Find the line with "blue scissors: 0 -> 3" in the entries below, then output every line from it down to the line with "white scissors: 1 -> 5", exactly and with no pictures.

**Data in this exercise:**
----------------

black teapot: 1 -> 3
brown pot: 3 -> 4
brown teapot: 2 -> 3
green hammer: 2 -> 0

----------------

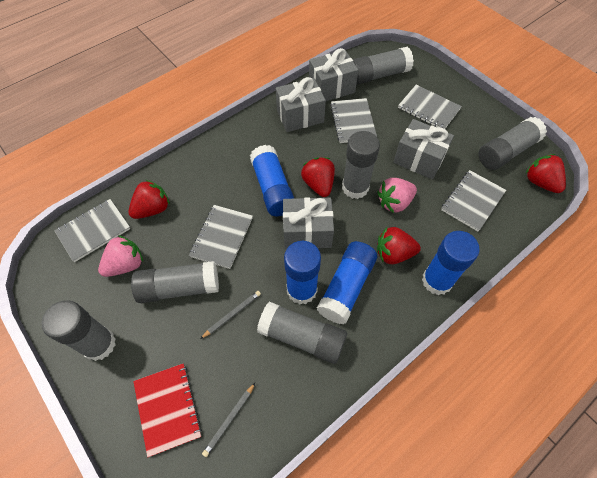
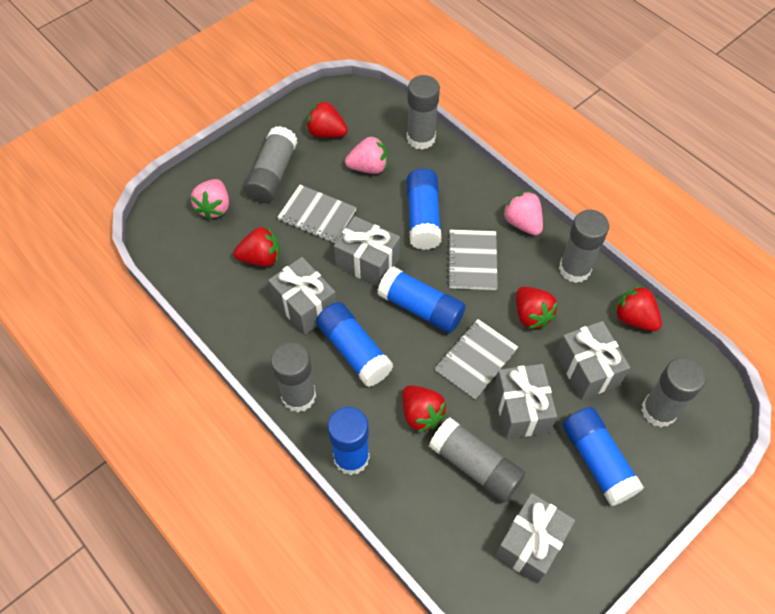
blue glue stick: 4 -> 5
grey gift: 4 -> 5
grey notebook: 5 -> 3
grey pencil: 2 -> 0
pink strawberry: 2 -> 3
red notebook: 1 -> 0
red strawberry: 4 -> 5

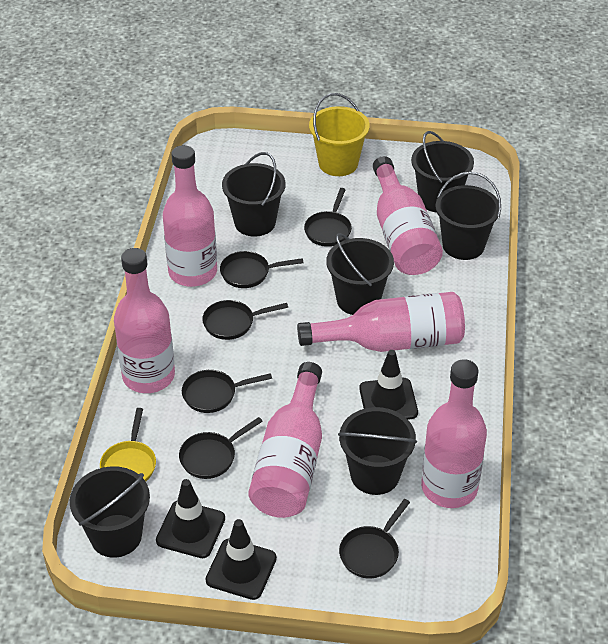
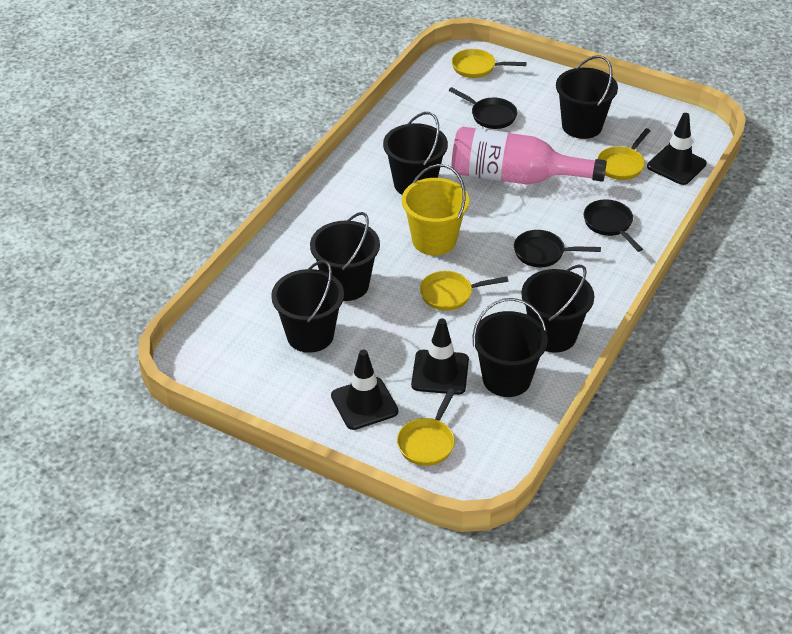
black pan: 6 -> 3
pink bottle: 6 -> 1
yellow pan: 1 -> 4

----------------

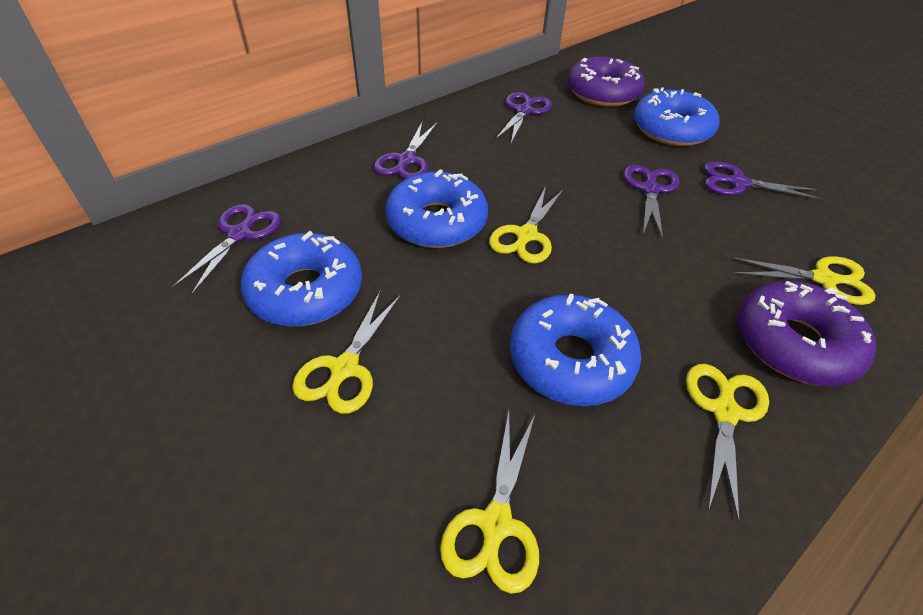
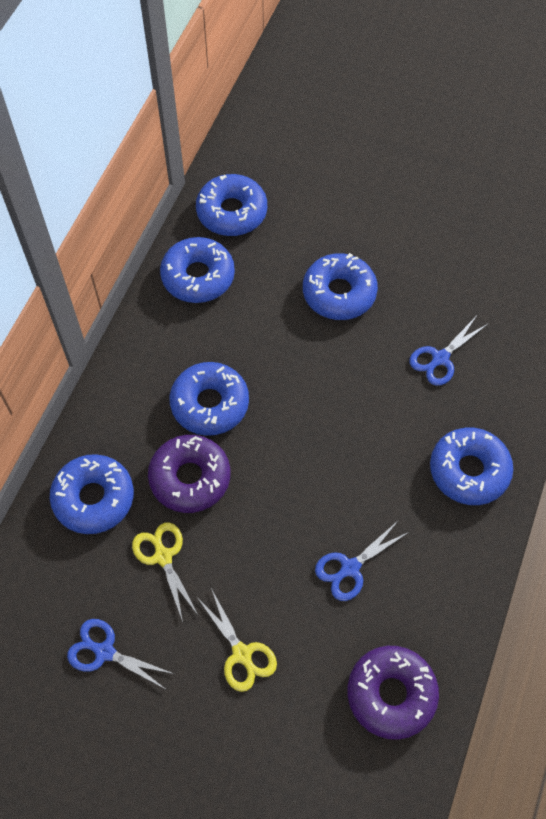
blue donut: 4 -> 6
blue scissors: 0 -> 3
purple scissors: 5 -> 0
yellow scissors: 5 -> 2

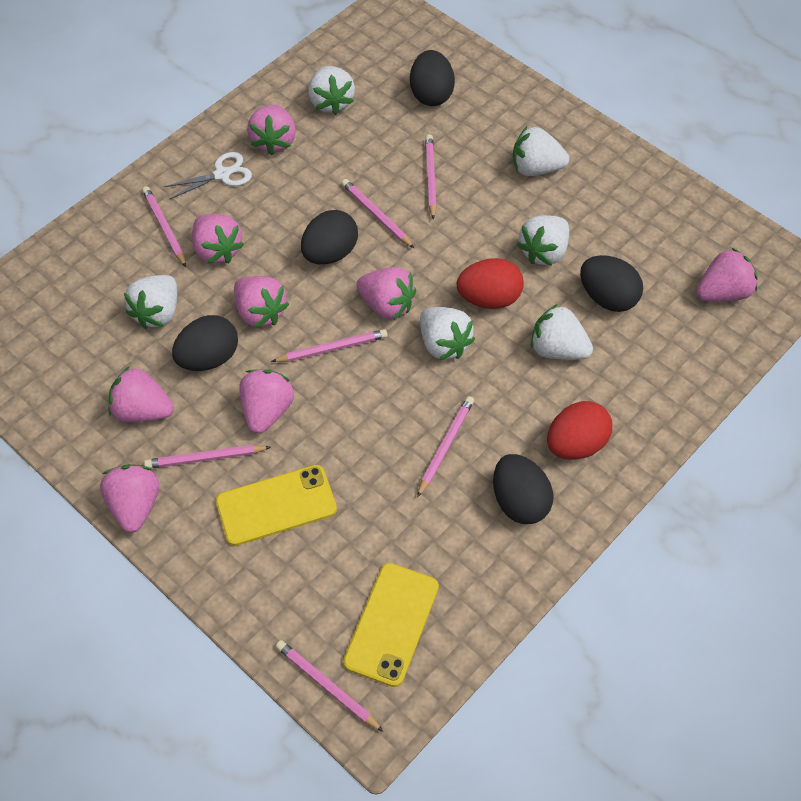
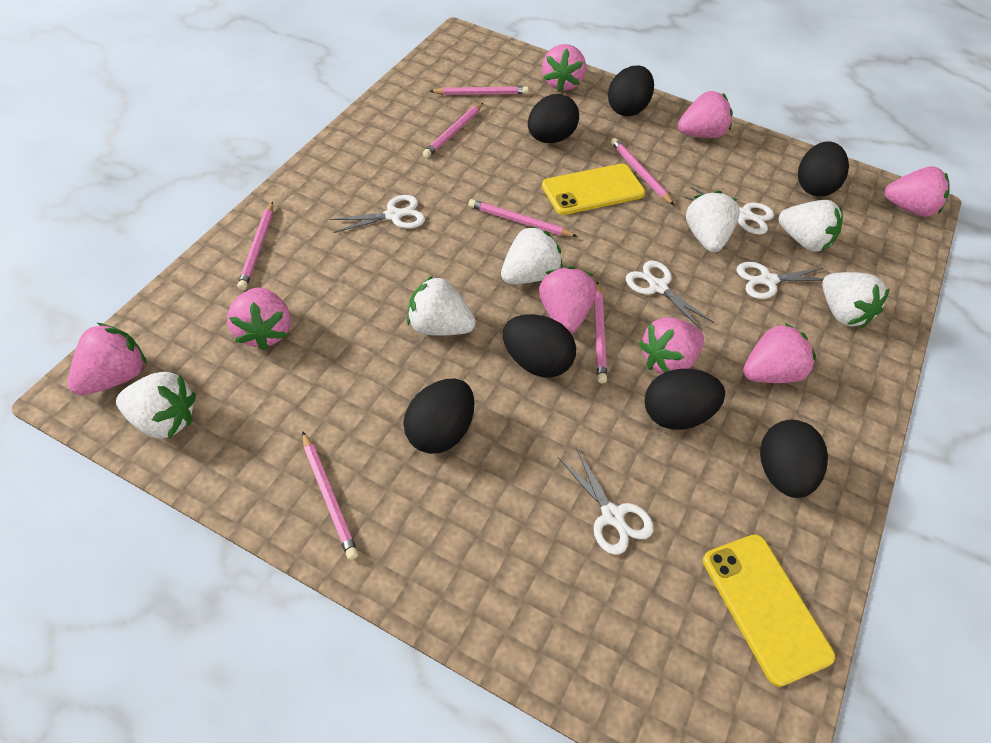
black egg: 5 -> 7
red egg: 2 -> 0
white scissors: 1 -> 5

----------------

**The answer:**
blue scissors: 0 -> 3
purple scissors: 5 -> 0
yellow scissors: 5 -> 2

black egg: 5 -> 7
red egg: 2 -> 0
white scissors: 1 -> 5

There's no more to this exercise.